PROBLEM REQUIREMENTS — Copy the records below in full, keeping each word as it is but omitting the pictures.
====== DATA FOR ANALYSIS ======
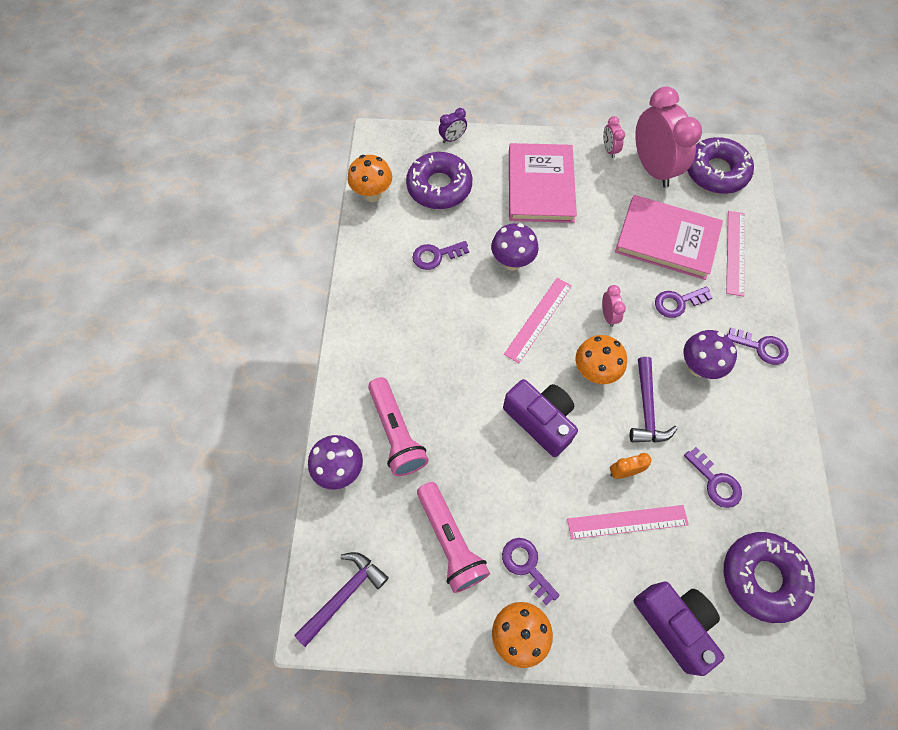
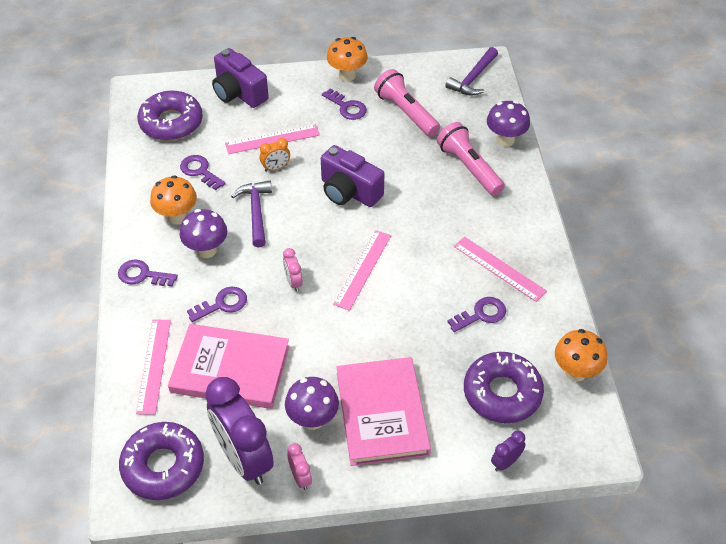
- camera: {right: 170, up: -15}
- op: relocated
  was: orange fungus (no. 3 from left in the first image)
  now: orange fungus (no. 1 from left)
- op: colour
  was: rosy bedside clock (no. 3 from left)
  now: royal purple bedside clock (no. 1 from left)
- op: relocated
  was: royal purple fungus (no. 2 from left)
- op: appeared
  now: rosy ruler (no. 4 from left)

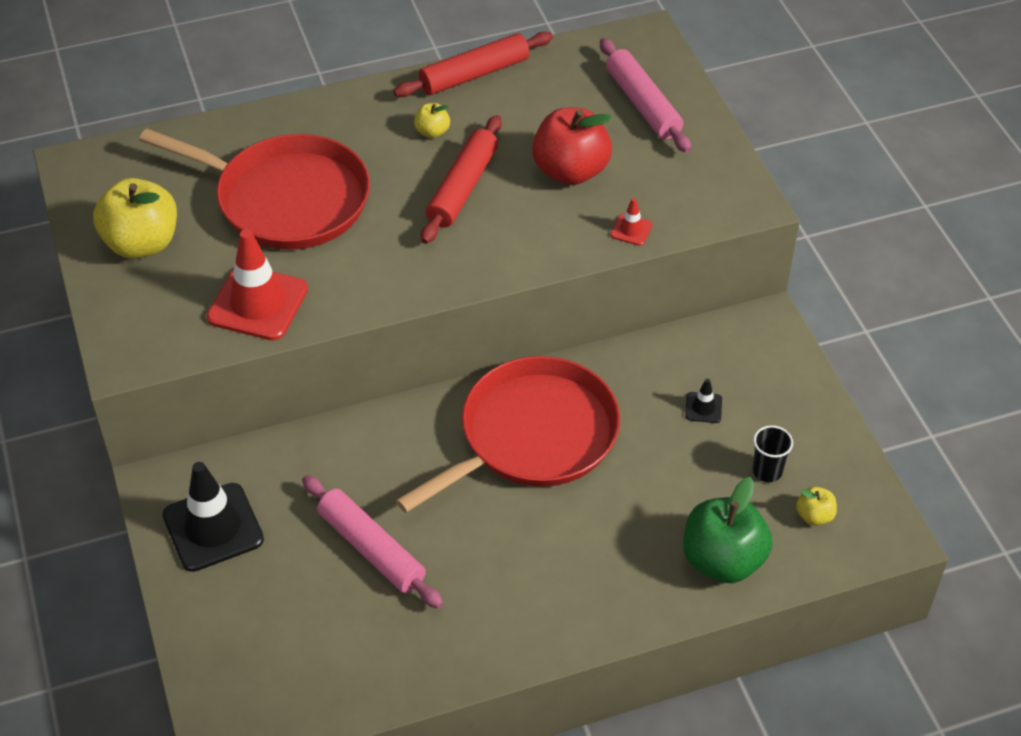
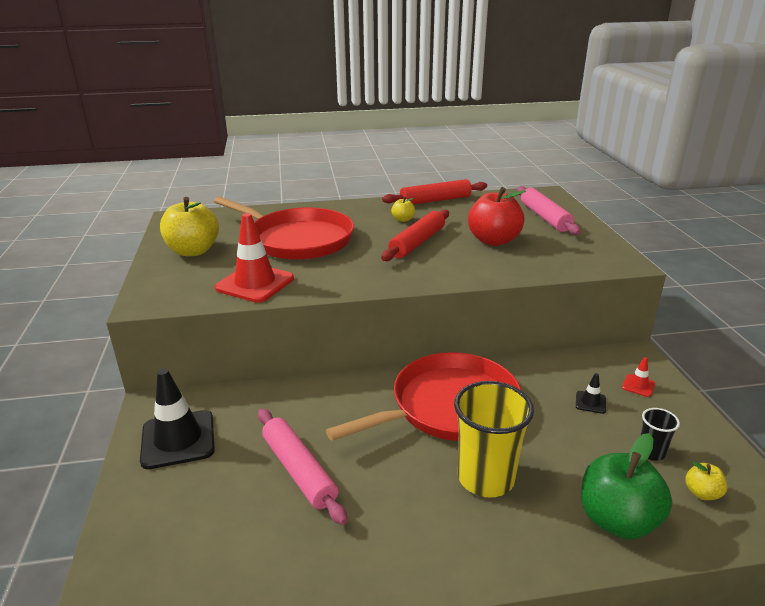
- camera: {right: 10, up: -20}
- op: appeared
  now: bright yellow tumbler
- op: relocated
  was: crimson road cone (no. 2 from left)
======
EXERCISE RESPONSE —
- camera: {right: 170, up: -15}
- op: relocated
  was: orange fungus (no. 3 from left in the first image)
  now: orange fungus (no. 1 from left)
- op: colour
  was: rosy bedside clock (no. 3 from left)
  now: royal purple bedside clock (no. 1 from left)
- op: relocated
  was: royal purple fungus (no. 2 from left)
- op: appeared
  now: rosy ruler (no. 4 from left)

- camera: {right: 10, up: -20}
- op: appeared
  now: bright yellow tumbler
- op: relocated
  was: crimson road cone (no. 2 from left)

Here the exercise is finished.